Start of RECORDS SUPPLIED
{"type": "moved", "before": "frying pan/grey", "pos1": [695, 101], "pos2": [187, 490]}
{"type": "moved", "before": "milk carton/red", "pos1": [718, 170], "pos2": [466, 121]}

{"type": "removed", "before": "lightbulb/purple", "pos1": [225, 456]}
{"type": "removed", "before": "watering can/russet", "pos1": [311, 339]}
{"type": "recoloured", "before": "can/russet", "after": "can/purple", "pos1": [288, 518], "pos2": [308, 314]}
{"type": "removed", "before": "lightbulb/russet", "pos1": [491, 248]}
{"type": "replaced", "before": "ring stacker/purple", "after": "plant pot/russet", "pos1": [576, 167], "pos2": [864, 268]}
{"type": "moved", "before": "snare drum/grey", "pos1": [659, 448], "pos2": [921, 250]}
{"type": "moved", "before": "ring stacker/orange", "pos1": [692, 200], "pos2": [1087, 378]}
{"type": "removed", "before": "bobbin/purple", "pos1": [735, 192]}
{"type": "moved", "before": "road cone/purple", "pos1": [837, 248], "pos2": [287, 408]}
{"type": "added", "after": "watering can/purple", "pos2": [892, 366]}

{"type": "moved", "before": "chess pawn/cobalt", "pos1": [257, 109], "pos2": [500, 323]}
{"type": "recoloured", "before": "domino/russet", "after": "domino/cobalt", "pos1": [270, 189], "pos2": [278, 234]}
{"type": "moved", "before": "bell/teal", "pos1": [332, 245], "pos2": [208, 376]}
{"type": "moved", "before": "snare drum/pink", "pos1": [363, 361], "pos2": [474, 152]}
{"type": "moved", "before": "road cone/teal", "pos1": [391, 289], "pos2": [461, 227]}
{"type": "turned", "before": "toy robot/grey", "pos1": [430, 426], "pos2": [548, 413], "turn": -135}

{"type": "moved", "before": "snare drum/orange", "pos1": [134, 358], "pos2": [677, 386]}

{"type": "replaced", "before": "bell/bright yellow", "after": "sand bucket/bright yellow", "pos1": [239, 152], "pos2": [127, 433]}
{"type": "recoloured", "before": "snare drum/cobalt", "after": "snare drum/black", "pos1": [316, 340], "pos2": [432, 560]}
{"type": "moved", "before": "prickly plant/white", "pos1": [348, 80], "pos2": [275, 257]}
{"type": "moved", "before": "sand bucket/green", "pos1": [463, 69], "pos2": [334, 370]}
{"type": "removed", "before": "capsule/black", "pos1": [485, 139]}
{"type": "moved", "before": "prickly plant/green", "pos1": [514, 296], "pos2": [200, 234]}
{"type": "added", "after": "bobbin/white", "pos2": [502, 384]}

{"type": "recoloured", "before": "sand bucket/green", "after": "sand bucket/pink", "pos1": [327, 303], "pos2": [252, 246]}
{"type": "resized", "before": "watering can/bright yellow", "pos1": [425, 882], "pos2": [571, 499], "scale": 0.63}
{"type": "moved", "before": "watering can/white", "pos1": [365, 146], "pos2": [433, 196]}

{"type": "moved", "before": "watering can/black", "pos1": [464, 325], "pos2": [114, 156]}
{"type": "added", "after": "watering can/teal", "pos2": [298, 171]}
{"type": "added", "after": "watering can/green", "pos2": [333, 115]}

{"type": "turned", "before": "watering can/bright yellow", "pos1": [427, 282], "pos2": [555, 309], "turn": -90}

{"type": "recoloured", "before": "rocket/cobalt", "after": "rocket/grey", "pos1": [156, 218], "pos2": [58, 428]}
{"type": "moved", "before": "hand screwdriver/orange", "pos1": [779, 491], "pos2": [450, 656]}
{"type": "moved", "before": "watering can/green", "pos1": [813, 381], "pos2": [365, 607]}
End of RECORDS SUPPLIED
(WHAT THE EXERCISE ASKS) Copy out every line in the records where the word "white" is found.

(WRITTEN RESPONSE)
{"type": "moved", "before": "prickly plant/white", "pos1": [348, 80], "pos2": [275, 257]}
{"type": "added", "after": "bobbin/white", "pos2": [502, 384]}
{"type": "moved", "before": "watering can/white", "pos1": [365, 146], "pos2": [433, 196]}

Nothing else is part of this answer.